**PROMPT**
Among the records, how many lines carry the string "none"? Give that number with nothing added.

**SOURCE MATERIAL**
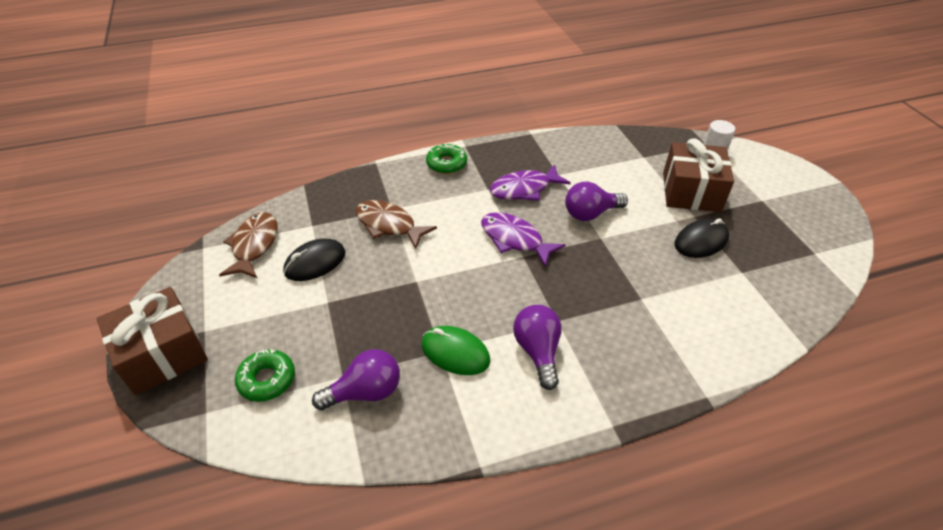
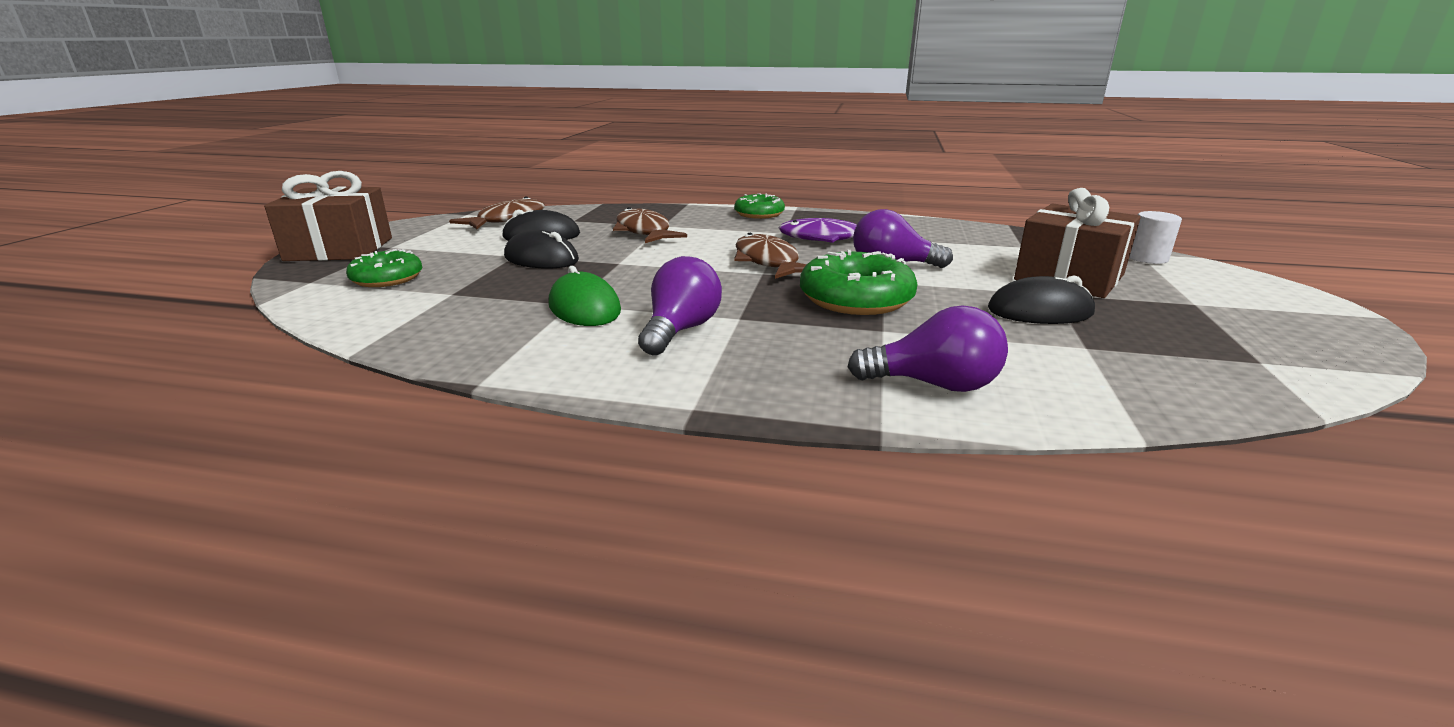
camera: 30 degrees right, 20 degrees down
(354, 299) = (541, 259): none -> black mouse
(365, 392) = (454, 306): purple light bulb -> purple light bulb (934, 385)
(515, 239) = (768, 262): purple fish -> brown fish
(602, 268) = (856, 299): none -> green donut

**WRITTEN ANSWER**
2